[PROMPT]: When you reach the line in the listing below that contains "black 1x2 plate [458,121,558,197]", begin returning lines exactly as written, and stop after the line that contains "tan 1x1 round brick [455,69,506,153]". Return no other lines.

[DATA]:
####

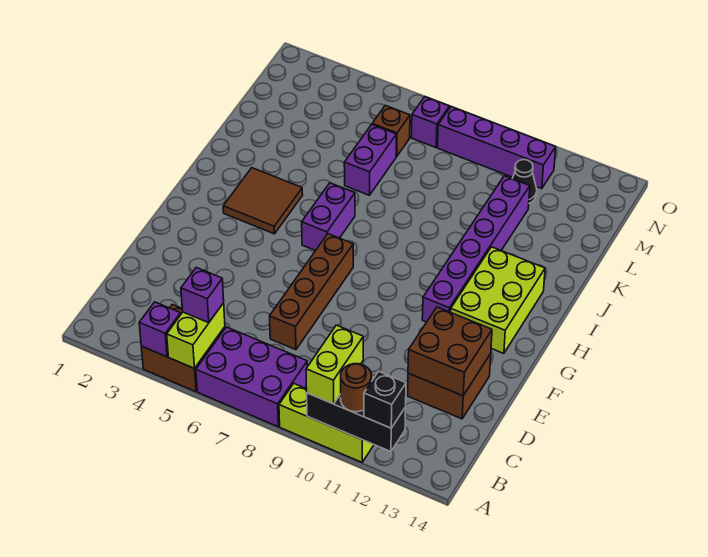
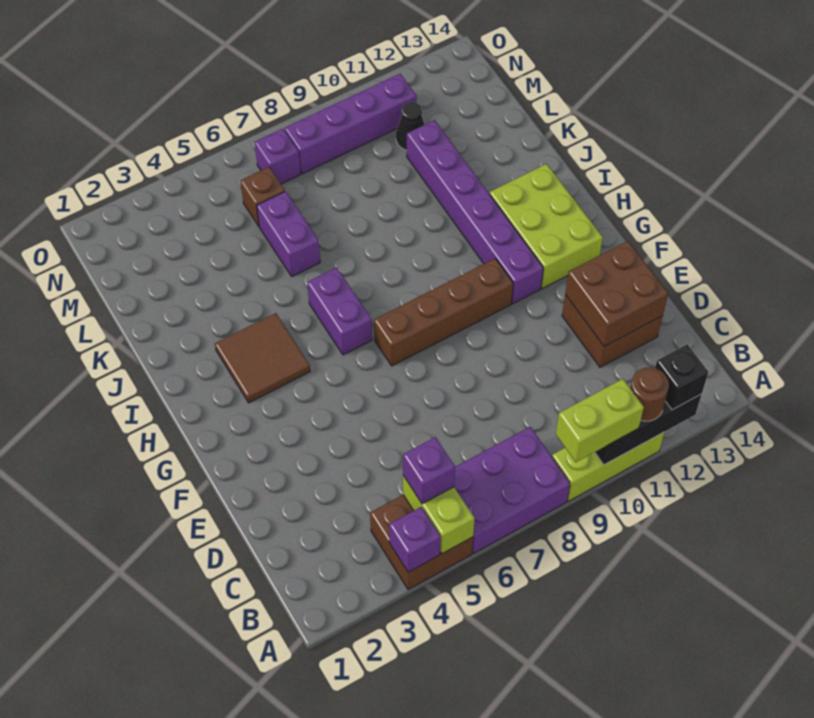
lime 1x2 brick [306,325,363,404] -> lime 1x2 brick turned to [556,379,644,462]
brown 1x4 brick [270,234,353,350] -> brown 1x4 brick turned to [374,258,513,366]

####

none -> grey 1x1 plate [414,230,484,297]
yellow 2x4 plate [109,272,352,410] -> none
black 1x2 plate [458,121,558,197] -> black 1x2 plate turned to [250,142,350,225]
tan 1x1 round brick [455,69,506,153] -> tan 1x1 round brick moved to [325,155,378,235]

####

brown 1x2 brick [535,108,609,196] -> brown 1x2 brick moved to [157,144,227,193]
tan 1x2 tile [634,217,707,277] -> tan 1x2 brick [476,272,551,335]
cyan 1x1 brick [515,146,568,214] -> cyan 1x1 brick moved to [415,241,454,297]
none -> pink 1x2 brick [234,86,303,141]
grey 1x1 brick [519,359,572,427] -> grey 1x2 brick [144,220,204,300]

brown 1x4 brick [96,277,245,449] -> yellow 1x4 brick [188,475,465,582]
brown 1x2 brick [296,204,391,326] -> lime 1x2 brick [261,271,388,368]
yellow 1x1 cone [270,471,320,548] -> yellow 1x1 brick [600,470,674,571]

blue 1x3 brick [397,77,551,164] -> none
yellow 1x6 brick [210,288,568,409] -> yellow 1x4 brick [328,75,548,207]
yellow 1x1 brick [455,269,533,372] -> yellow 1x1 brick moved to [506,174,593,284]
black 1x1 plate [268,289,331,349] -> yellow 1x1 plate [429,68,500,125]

####

[SOLUTION]:
black 1x2 plate [458,121,558,197] -> black 1x2 plate turned to [250,142,350,225]
tan 1x1 round brick [455,69,506,153] -> tan 1x1 round brick moved to [325,155,378,235]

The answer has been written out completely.